(Raw records)
☆ ☆ ☆ ☆ ☆

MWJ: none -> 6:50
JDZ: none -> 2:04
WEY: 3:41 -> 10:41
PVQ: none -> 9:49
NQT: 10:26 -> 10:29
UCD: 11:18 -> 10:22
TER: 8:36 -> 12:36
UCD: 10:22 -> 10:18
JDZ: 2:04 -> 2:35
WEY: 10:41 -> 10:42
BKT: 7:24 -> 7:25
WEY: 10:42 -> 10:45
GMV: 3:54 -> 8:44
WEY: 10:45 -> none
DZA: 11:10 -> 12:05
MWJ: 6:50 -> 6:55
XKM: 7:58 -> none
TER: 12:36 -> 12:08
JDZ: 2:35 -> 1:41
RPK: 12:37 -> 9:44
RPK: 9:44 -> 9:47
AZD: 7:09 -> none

☆ ☆ ☆ ☆ ☆

▶ _What you should do_: Reproduce the material in full, swapping each occurrence of "none" for "blank" and leaving every other character unchanged.

▶ _Answer to the exercise_:
MWJ: blank -> 6:50
JDZ: blank -> 2:04
WEY: 3:41 -> 10:41
PVQ: blank -> 9:49
NQT: 10:26 -> 10:29
UCD: 11:18 -> 10:22
TER: 8:36 -> 12:36
UCD: 10:22 -> 10:18
JDZ: 2:04 -> 2:35
WEY: 10:41 -> 10:42
BKT: 7:24 -> 7:25
WEY: 10:42 -> 10:45
GMV: 3:54 -> 8:44
WEY: 10:45 -> blank
DZA: 11:10 -> 12:05
MWJ: 6:50 -> 6:55
XKM: 7:58 -> blank
TER: 12:36 -> 12:08
JDZ: 2:35 -> 1:41
RPK: 12:37 -> 9:44
RPK: 9:44 -> 9:47
AZD: 7:09 -> blank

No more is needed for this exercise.